TASK:
Your answer should consist of the lines below that hold the word "left".

DATASET CONTENT:

--- START ---

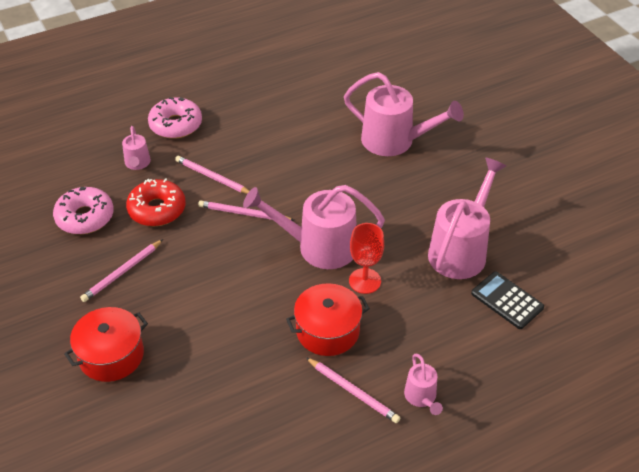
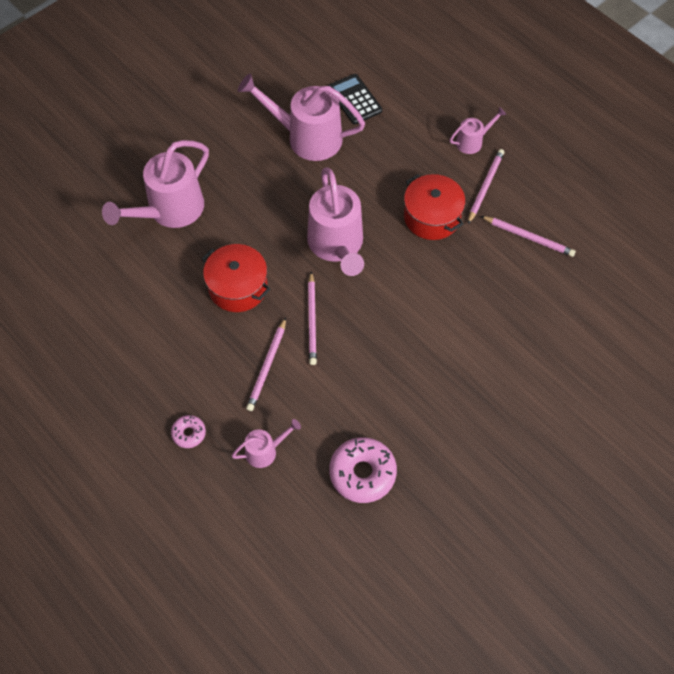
camera: 105 degrees left, 15 degrees up
(111, 355) = (521, 377): red pot -> red pot (238, 287)
(122, 272) = (424, 405): pink pencil -> pink pencil (528, 237)
(157, 209) = (330, 404): red donut -> none
(176, 125) = (189, 433): pink donut -> pink donut, size x0.52
(365, 281) = (367, 201): red goblet -> none
(395, 141) = (169, 211): pink watering can -> pink watering can turned 150 degrees counterclockwise
(507, 300) = (354, 99): black calculator -> black calculator turned 120 degrees clockwise

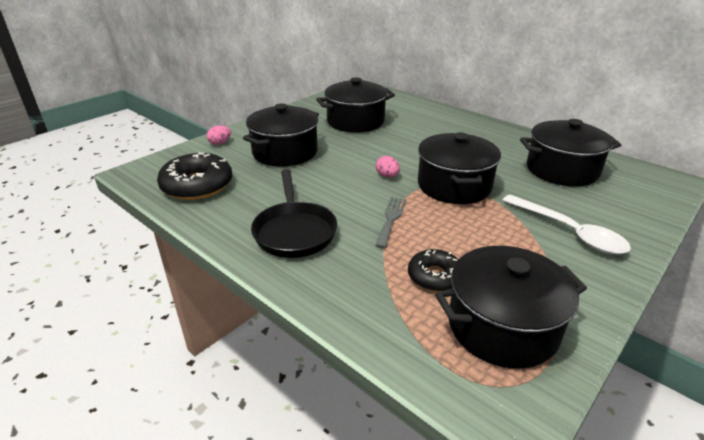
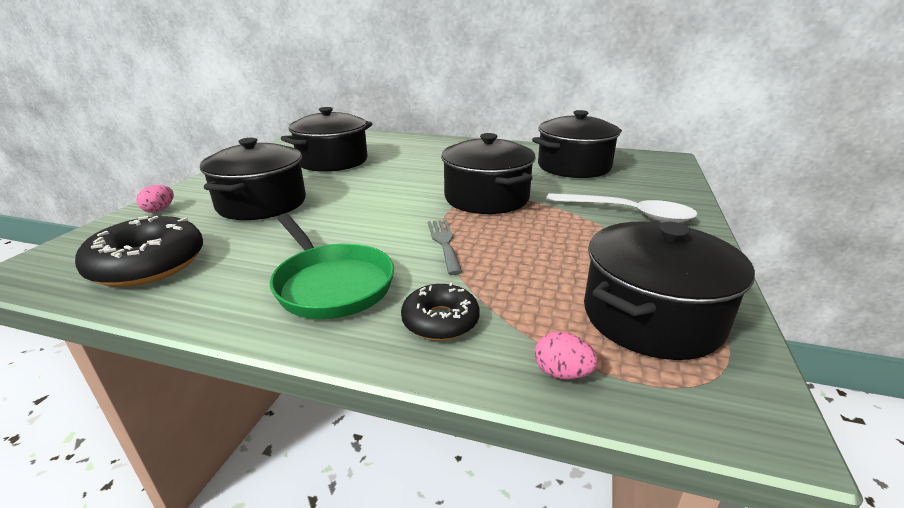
camera: 25 degrees left, 5 degrees down
(294, 231) = (331, 284): black pan -> green pan
(387, 176) = (407, 203): pink egg -> pink egg (562, 373)
(435, 276) = (539, 287): black donut -> black donut (440, 321)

--- END ---

ANSWER BELOW:
camera: 105 degrees left, 15 degrees up
camera: 25 degrees left, 5 degrees down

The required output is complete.